(Data items)
-=-=-
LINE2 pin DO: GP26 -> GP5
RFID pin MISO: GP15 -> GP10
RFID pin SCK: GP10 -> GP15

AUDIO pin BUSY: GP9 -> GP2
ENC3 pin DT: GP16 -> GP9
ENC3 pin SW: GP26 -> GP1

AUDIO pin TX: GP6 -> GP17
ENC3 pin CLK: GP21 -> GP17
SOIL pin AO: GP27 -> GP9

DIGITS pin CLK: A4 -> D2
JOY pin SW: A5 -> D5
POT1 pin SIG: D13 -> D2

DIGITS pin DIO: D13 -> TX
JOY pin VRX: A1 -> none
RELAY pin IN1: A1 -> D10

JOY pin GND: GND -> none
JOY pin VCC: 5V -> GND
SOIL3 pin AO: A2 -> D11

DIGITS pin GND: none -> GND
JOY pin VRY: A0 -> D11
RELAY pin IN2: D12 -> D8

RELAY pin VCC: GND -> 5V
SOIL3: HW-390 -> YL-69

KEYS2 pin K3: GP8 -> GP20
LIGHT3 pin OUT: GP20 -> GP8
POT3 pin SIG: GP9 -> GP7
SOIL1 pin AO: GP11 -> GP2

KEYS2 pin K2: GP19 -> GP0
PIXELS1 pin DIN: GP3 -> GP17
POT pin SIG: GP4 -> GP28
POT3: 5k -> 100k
-=-=-
**What you are asked to do:** An exact restatement of the lines from the one with "RELAY pin IN2: D12 -> D8" through the last line of the data is the only acceptable answer.

**Response area:**
RELAY pin IN2: D12 -> D8

RELAY pin VCC: GND -> 5V
SOIL3: HW-390 -> YL-69

KEYS2 pin K3: GP8 -> GP20
LIGHT3 pin OUT: GP20 -> GP8
POT3 pin SIG: GP9 -> GP7
SOIL1 pin AO: GP11 -> GP2

KEYS2 pin K2: GP19 -> GP0
PIXELS1 pin DIN: GP3 -> GP17
POT pin SIG: GP4 -> GP28
POT3: 5k -> 100k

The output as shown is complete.